**THE TASK**:
Look for the string "brown" in the listing below, then copy every line that has it.

**RAW DATA**:
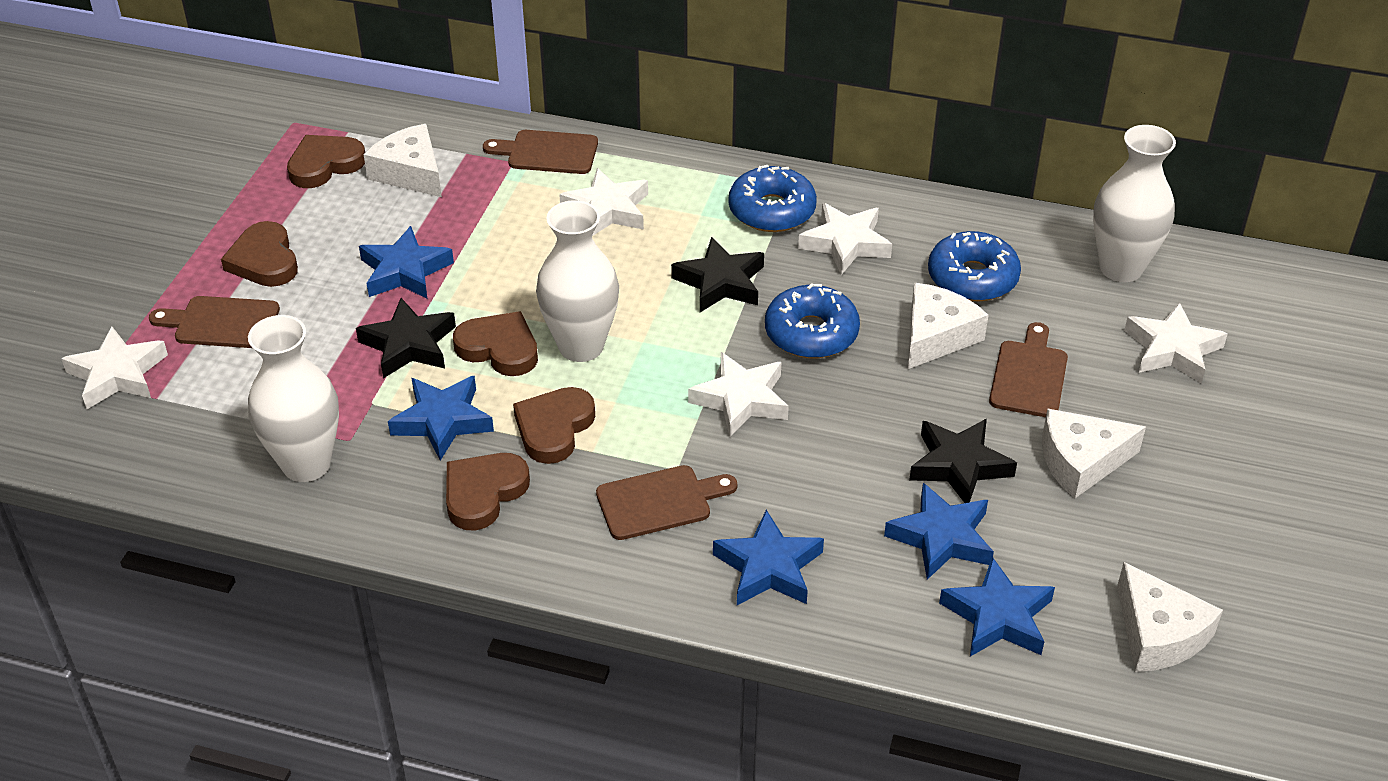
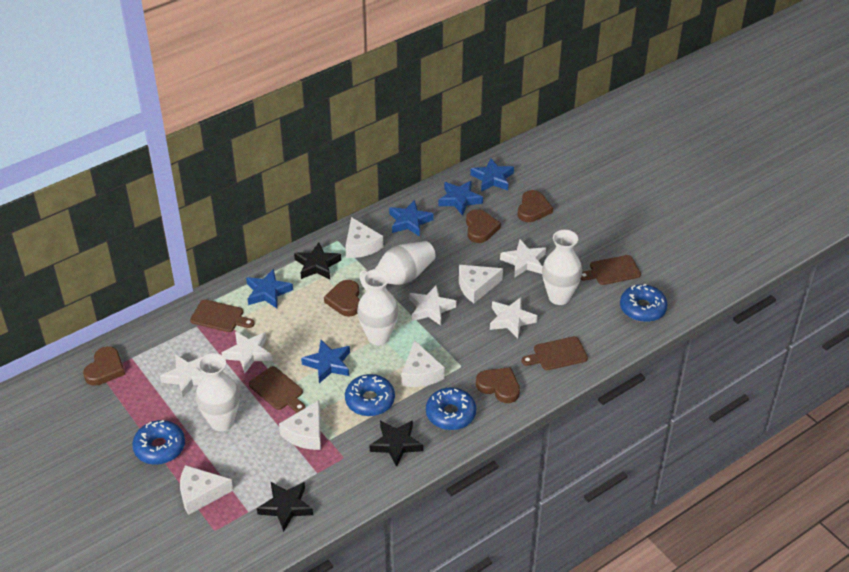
blue donut: 3 -> 4
white cheese: 4 -> 5
white vase: 3 -> 4

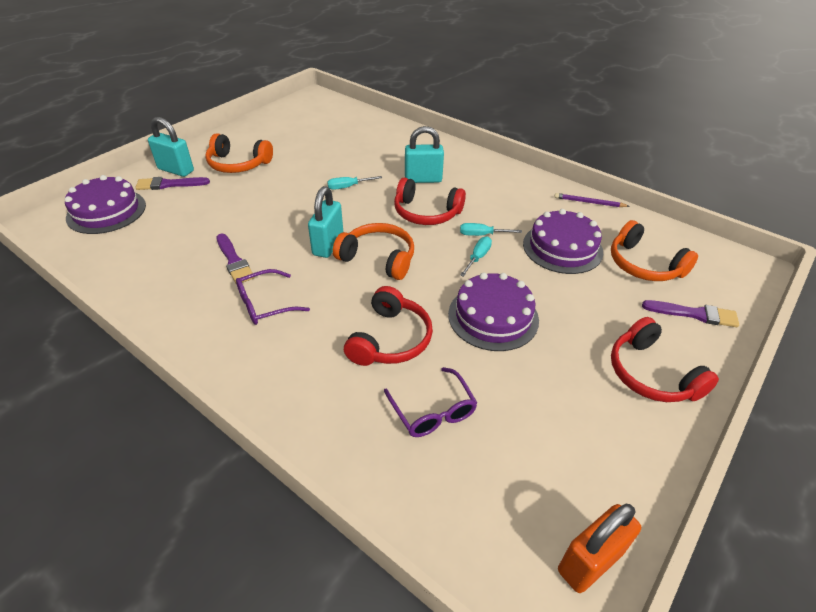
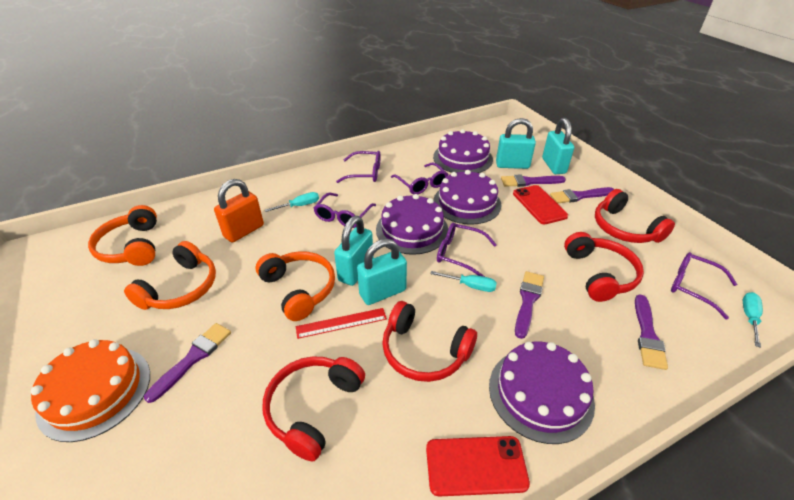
orange cake: 0 -> 1
purple brush: 3 -> 5
purple cake: 3 -> 4
purple glasses: 2 -> 5
purple pencil: 1 -> 0
red headphones: 3 -> 4
red phone: 0 -> 2
red ruler: 0 -> 1
turquoise padlock: 3 -> 4

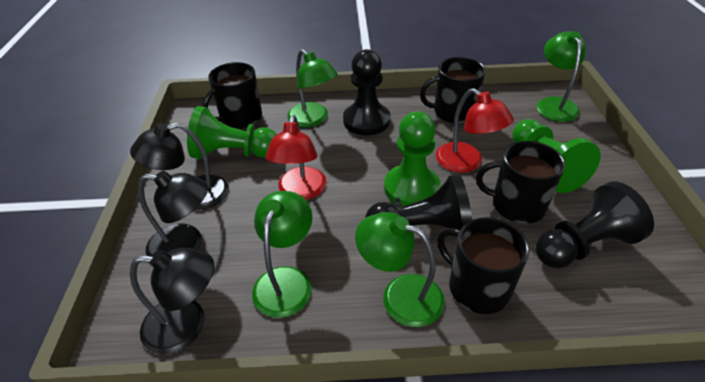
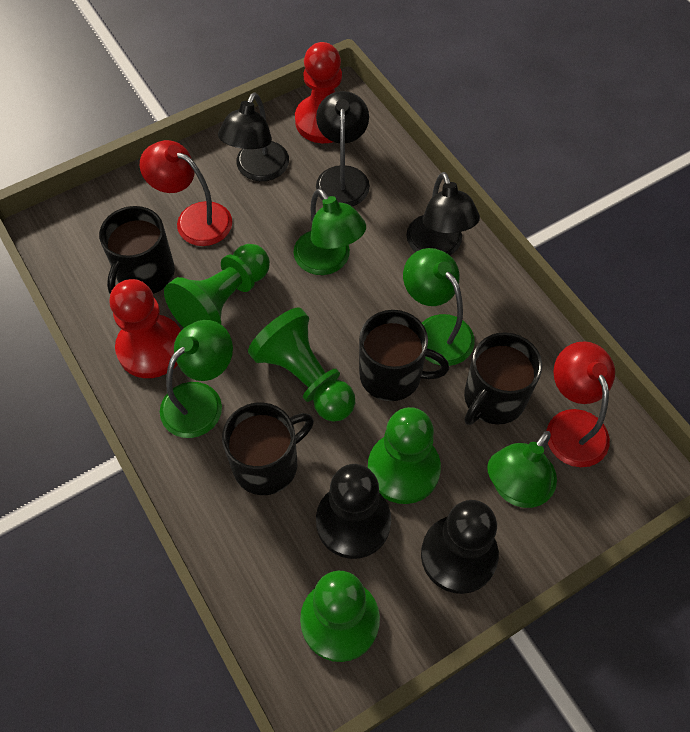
black pawn: 3 -> 2
green pawn: 3 -> 4
red pawn: 0 -> 2

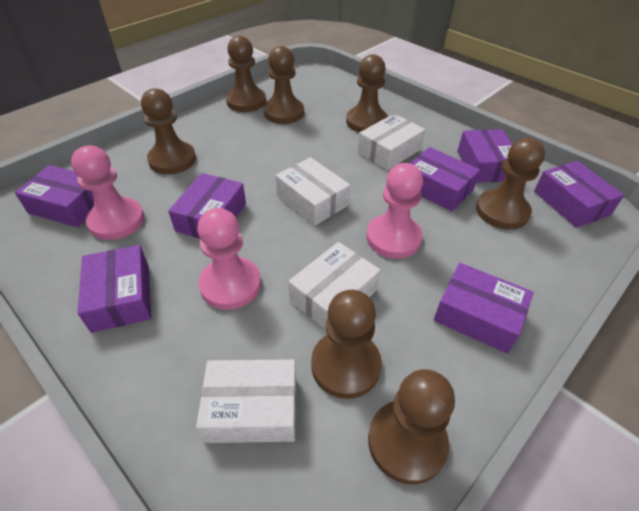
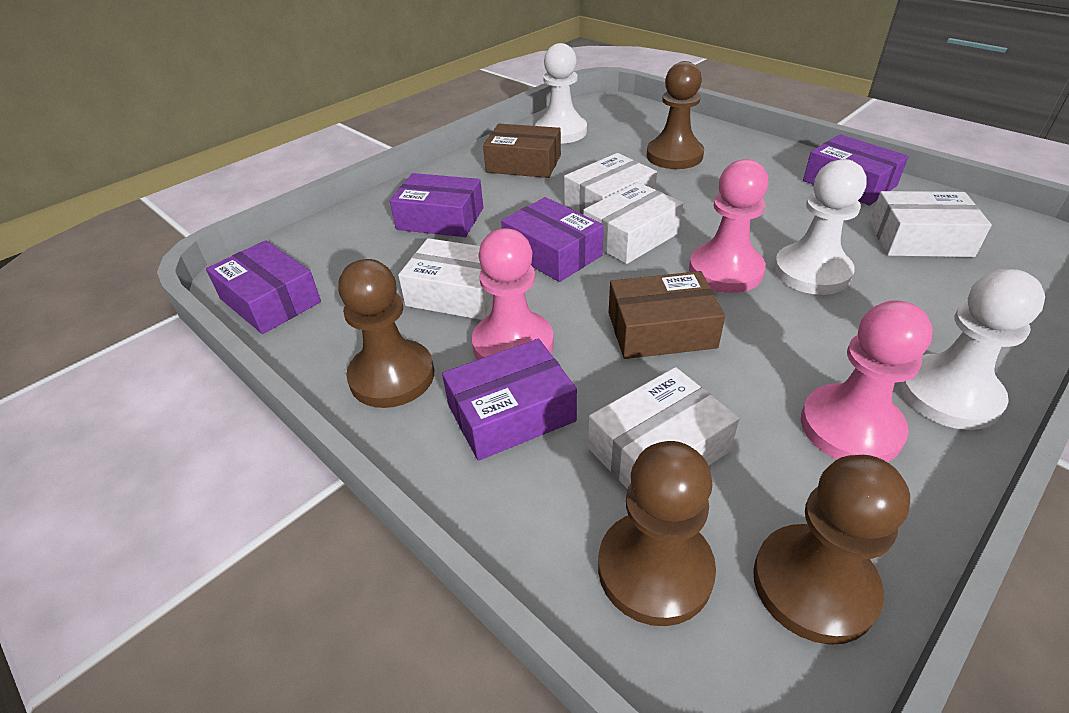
brown box: 0 -> 2
brown pawn: 7 -> 4
purple box: 7 -> 5
white box: 4 -> 5
white pawn: 0 -> 3

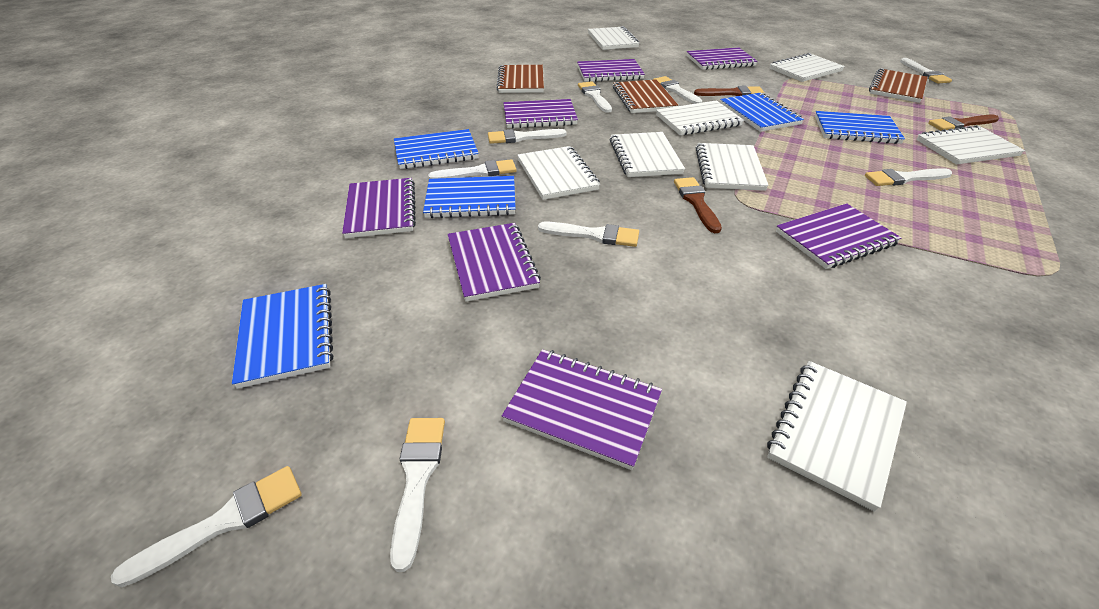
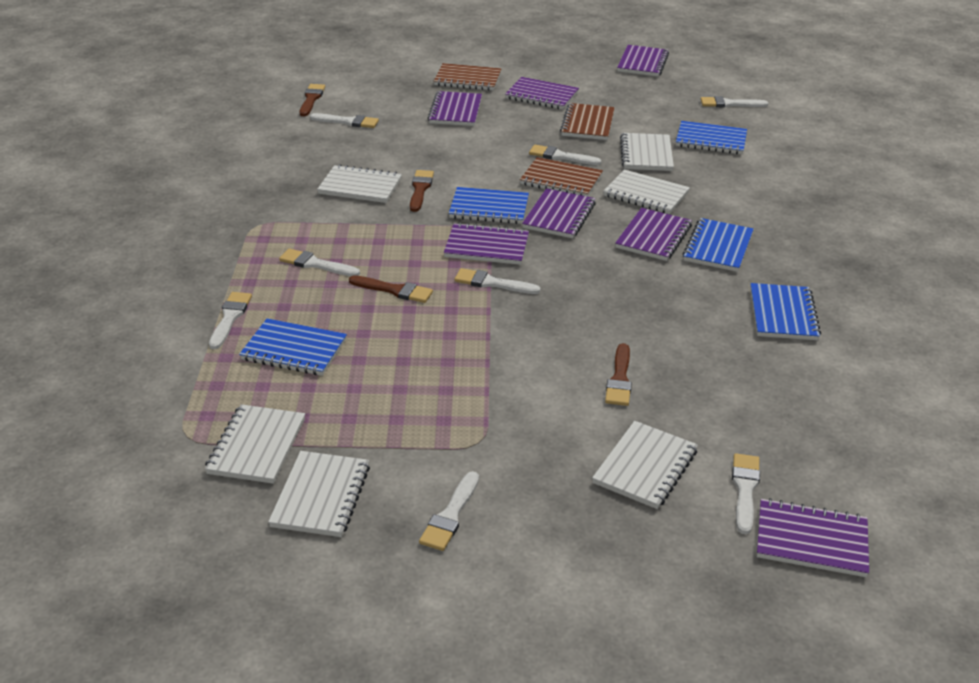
brown brush: 3 -> 4
white brush: 9 -> 8
white notebook: 8 -> 6

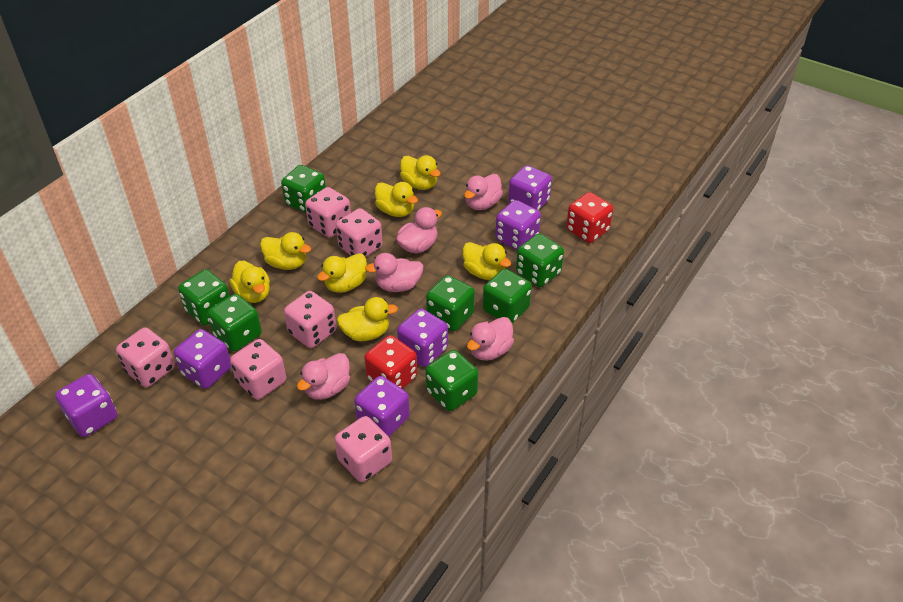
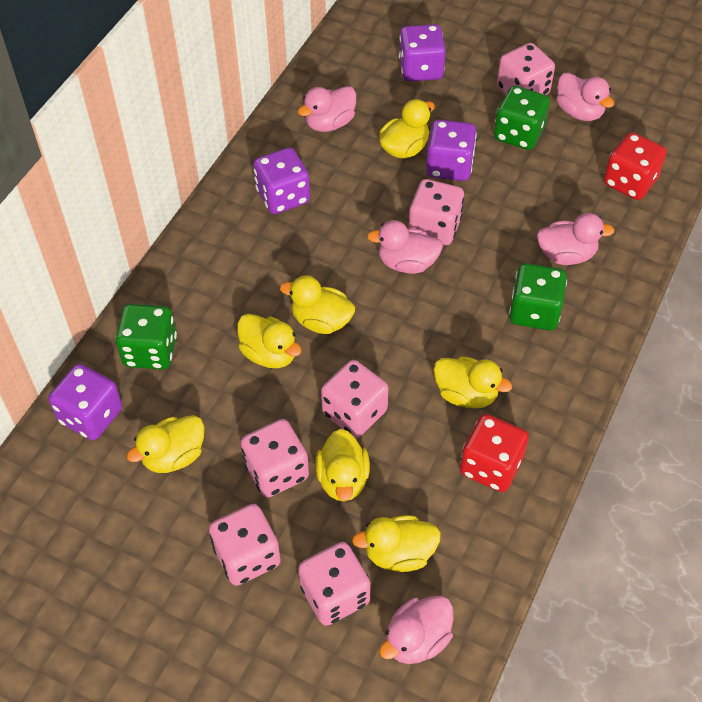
green dice: 7 -> 3
purple dice: 6 -> 4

**EXERCISE ANSWER**:
brown box: 0 -> 2
brown pawn: 7 -> 4
brown brush: 3 -> 4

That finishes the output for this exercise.